* MATERIAL FOR THIS TASK:

______

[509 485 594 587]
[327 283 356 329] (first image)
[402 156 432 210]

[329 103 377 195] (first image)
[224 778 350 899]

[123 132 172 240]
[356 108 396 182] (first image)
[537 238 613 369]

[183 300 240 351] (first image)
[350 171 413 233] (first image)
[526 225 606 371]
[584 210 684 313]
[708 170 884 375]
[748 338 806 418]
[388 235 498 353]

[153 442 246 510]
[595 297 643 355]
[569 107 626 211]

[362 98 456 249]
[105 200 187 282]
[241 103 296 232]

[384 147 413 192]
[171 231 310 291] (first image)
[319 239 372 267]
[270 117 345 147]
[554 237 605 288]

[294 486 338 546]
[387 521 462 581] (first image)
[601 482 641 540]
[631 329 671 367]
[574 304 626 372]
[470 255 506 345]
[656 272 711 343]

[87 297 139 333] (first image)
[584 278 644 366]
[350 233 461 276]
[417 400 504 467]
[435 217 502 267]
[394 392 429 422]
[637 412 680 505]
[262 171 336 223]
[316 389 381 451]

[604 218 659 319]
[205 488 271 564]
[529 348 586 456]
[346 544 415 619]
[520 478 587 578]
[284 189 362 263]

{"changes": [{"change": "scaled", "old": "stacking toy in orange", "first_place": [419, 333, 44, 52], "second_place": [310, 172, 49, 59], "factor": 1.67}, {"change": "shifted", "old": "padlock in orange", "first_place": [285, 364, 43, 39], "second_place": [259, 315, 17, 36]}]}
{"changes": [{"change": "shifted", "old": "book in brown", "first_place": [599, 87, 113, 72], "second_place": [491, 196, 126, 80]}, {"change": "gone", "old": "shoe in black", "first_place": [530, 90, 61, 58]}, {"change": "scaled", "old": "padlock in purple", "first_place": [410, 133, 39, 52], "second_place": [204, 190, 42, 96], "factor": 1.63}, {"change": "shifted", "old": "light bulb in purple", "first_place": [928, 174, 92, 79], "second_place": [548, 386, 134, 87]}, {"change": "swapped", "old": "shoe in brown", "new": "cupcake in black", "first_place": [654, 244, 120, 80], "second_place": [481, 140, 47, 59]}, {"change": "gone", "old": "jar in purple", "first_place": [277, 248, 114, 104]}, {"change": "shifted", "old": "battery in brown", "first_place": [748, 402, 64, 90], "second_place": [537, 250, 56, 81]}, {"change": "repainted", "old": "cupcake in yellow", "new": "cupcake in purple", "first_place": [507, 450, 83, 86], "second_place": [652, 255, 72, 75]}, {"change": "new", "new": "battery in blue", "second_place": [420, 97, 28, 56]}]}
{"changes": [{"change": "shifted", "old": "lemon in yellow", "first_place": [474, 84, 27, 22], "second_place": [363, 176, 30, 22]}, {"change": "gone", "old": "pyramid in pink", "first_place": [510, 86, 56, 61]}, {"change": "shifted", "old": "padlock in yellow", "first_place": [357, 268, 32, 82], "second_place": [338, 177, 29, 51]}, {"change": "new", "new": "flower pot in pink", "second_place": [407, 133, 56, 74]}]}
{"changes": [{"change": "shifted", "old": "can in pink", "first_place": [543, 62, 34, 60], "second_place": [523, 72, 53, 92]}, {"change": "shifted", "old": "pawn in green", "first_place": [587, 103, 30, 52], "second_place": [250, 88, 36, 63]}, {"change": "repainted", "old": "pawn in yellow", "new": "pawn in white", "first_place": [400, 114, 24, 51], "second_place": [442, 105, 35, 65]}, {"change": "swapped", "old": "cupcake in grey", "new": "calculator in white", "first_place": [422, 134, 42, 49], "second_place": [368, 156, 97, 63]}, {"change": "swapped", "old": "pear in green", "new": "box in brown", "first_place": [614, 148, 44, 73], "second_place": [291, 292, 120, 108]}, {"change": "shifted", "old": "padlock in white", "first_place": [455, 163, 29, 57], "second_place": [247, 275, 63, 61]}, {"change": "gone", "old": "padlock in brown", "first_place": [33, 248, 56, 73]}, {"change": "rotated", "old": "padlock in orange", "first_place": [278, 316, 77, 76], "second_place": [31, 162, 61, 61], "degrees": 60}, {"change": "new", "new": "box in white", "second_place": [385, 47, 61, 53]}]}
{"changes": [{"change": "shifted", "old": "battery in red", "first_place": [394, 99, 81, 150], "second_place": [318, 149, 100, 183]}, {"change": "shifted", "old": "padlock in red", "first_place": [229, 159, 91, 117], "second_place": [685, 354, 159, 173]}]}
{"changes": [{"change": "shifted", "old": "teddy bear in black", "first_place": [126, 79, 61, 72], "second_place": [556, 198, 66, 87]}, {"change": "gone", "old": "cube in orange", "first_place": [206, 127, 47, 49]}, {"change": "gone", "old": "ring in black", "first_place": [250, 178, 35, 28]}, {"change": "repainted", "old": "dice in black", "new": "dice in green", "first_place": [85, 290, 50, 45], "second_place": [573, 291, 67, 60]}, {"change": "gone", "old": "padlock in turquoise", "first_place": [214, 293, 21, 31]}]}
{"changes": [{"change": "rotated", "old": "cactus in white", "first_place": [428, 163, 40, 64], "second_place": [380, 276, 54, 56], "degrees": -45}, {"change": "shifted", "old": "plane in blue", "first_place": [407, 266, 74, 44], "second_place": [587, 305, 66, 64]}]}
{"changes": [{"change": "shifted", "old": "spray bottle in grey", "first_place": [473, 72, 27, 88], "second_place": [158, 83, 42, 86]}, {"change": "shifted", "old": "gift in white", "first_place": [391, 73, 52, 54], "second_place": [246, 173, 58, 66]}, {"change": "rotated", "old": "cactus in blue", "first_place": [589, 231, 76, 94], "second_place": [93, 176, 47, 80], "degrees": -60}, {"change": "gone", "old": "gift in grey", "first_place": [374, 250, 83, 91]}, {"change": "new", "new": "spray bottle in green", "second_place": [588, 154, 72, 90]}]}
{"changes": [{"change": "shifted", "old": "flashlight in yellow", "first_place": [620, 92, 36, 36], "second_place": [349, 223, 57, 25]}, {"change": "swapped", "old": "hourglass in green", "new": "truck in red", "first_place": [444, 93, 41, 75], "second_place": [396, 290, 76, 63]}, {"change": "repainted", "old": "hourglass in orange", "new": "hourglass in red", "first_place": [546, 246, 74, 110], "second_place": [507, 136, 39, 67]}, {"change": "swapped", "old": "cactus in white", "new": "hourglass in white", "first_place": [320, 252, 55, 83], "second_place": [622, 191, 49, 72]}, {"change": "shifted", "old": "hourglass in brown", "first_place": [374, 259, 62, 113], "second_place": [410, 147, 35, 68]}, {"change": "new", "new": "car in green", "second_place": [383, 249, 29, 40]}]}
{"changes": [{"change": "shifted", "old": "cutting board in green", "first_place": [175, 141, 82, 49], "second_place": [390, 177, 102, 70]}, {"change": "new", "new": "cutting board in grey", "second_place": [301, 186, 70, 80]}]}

______

* YOUR TASK: Show every line above in which the word "factor" appears.

* TASK RESULT:
{"changes": [{"change": "scaled", "old": "stacking toy in orange", "first_place": [419, 333, 44, 52], "second_place": [310, 172, 49, 59], "factor": 1.67}, {"change": "shifted", "old": "padlock in orange", "first_place": [285, 364, 43, 39], "second_place": [259, 315, 17, 36]}]}
{"changes": [{"change": "shifted", "old": "book in brown", "first_place": [599, 87, 113, 72], "second_place": [491, 196, 126, 80]}, {"change": "gone", "old": "shoe in black", "first_place": [530, 90, 61, 58]}, {"change": "scaled", "old": "padlock in purple", "first_place": [410, 133, 39, 52], "second_place": [204, 190, 42, 96], "factor": 1.63}, {"change": "shifted", "old": "light bulb in purple", "first_place": [928, 174, 92, 79], "second_place": [548, 386, 134, 87]}, {"change": "swapped", "old": "shoe in brown", "new": "cupcake in black", "first_place": [654, 244, 120, 80], "second_place": [481, 140, 47, 59]}, {"change": "gone", "old": "jar in purple", "first_place": [277, 248, 114, 104]}, {"change": "shifted", "old": "battery in brown", "first_place": [748, 402, 64, 90], "second_place": [537, 250, 56, 81]}, {"change": "repainted", "old": "cupcake in yellow", "new": "cupcake in purple", "first_place": [507, 450, 83, 86], "second_place": [652, 255, 72, 75]}, {"change": "new", "new": "battery in blue", "second_place": [420, 97, 28, 56]}]}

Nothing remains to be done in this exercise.